Segment Open
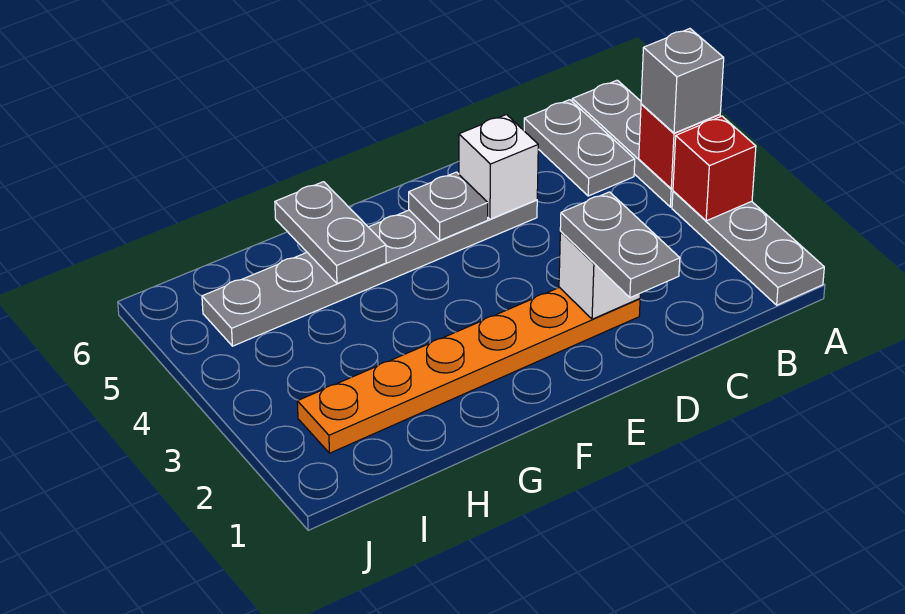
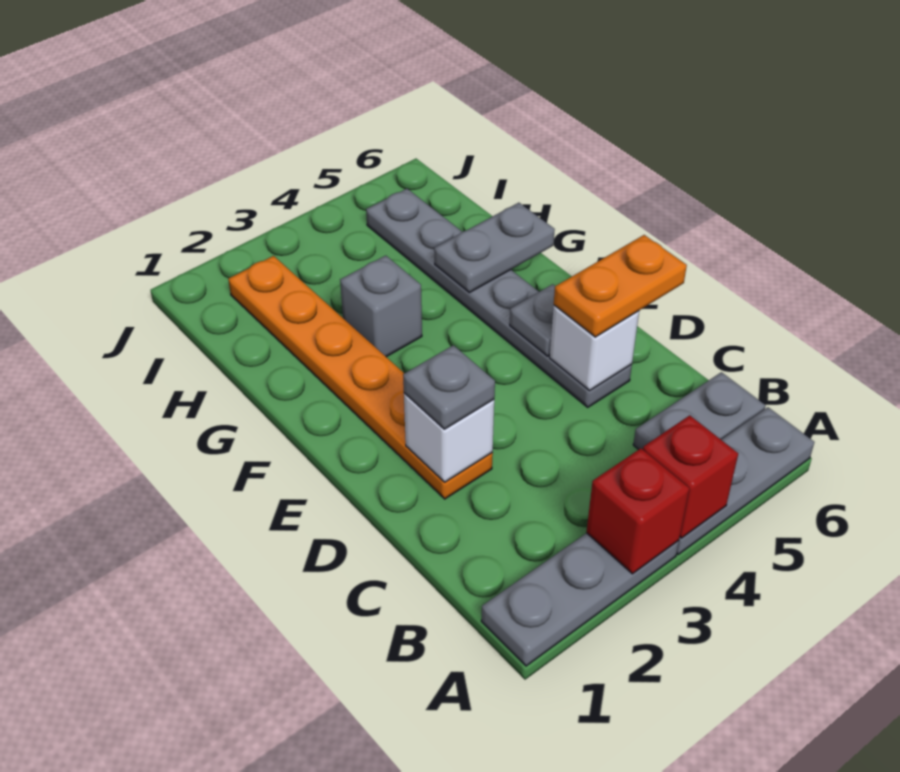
grey brick A4 level 3 -> grey brick G3 level 1
grey plate D1:D2 level 3 -> grey plate D2 level 3
none -> orange plate D5:D6 level 3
Segment Closed
> WORK REQUIRED
In the data above, copy every line where the string "plate" appears.

> OUTPUT
grey plate D1:D2 level 3 -> grey plate D2 level 3
none -> orange plate D5:D6 level 3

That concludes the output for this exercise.